Study material.
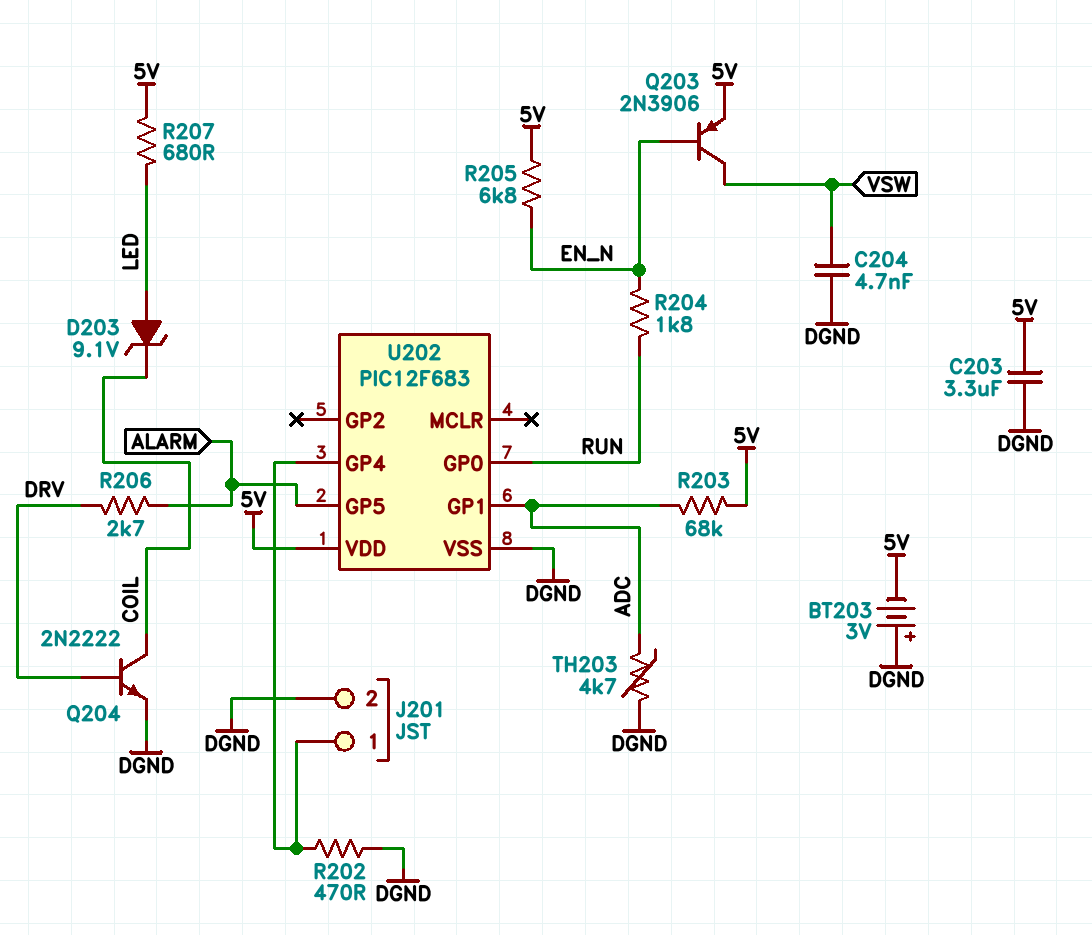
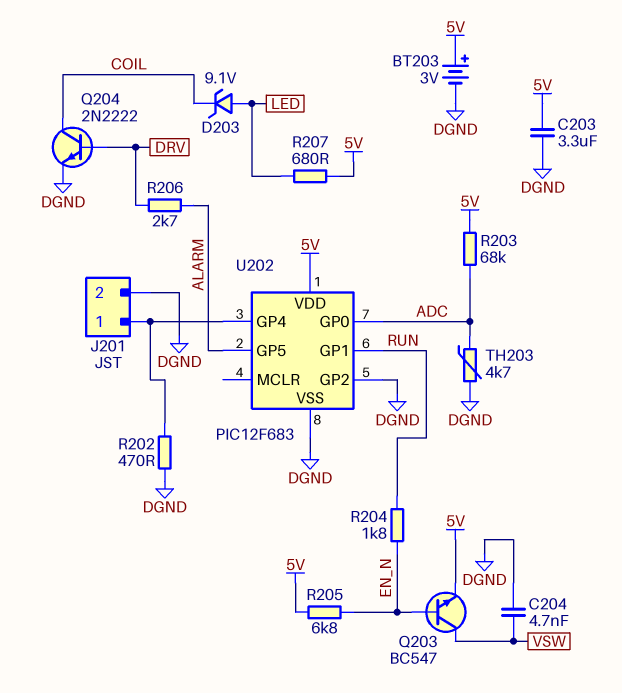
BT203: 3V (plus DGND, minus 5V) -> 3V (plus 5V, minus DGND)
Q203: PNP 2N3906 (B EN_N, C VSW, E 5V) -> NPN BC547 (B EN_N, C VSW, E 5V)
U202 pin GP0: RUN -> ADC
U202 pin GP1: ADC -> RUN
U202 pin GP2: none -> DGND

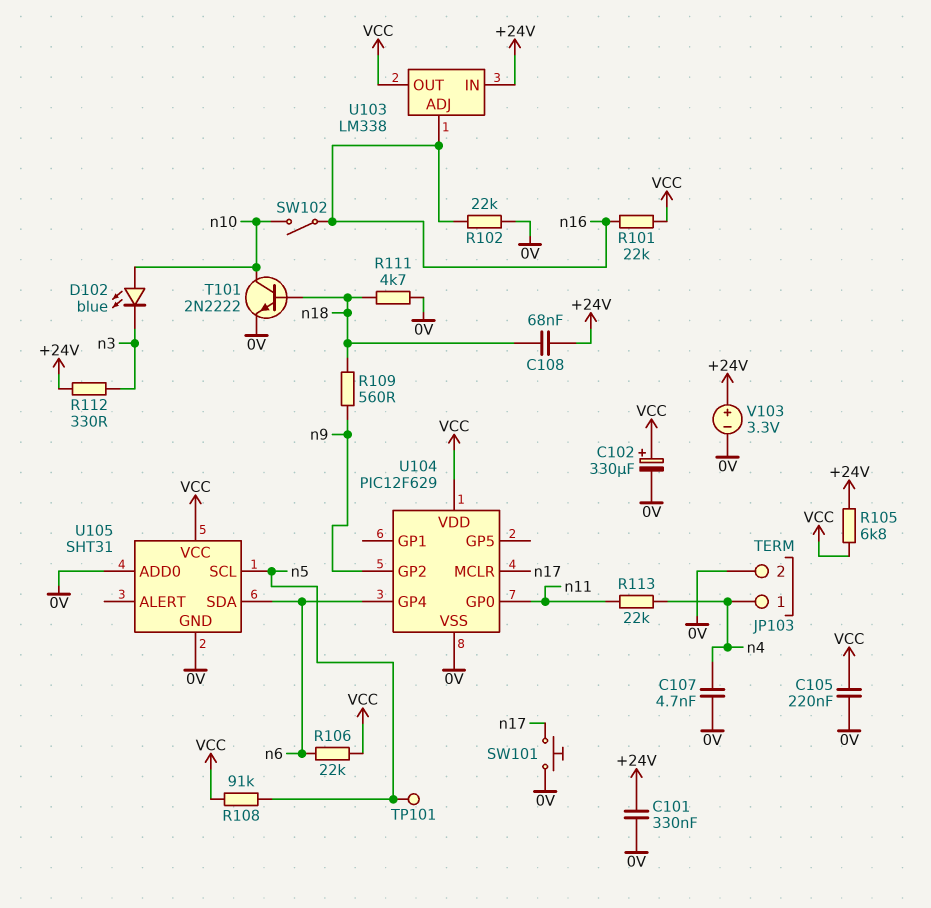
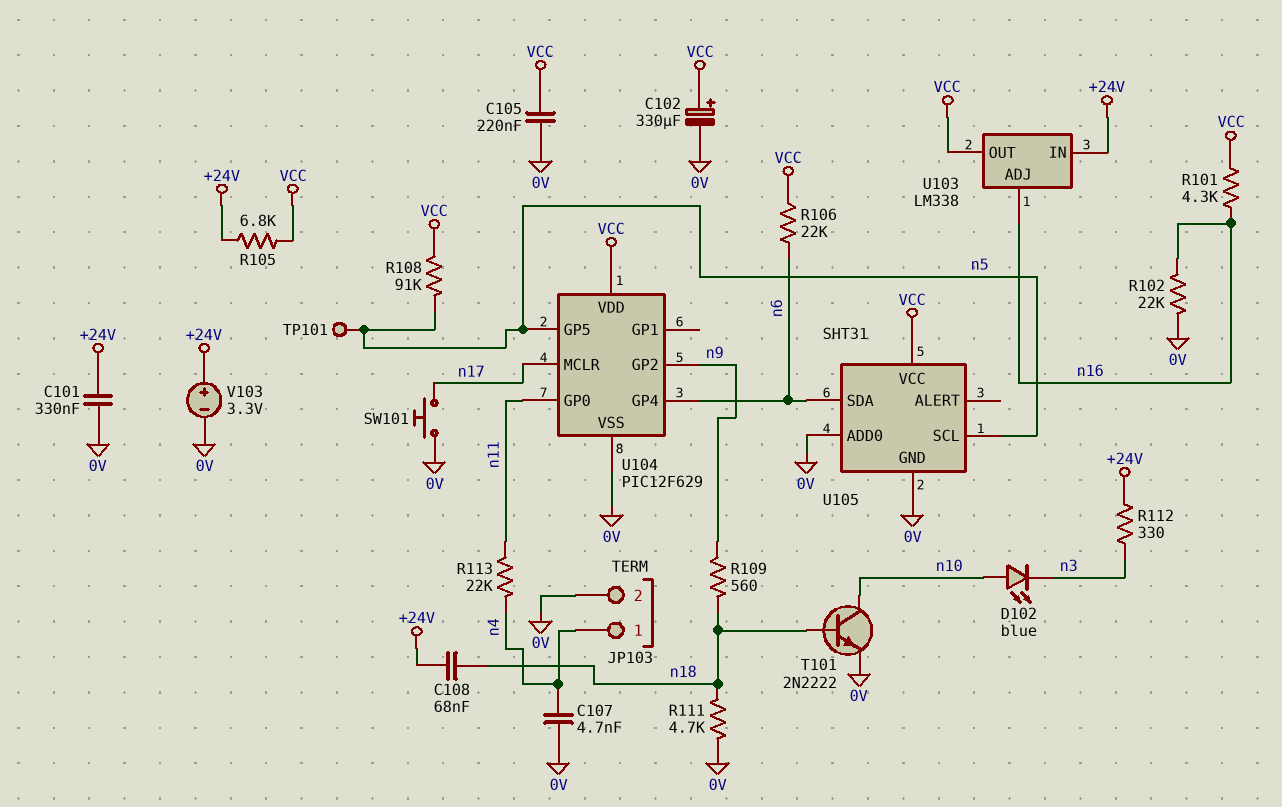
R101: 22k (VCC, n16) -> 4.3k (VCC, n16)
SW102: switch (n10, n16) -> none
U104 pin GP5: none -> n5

Description of the task. The line containing "U202 pin GP1: ADC -> RUN" and every line after it, through the end of the data, are to be output exactly. Omit the pictures.

Task answer.
U202 pin GP1: ADC -> RUN
U202 pin GP2: none -> DGND

R101: 22k (VCC, n16) -> 4.3k (VCC, n16)
SW102: switch (n10, n16) -> none
U104 pin GP5: none -> n5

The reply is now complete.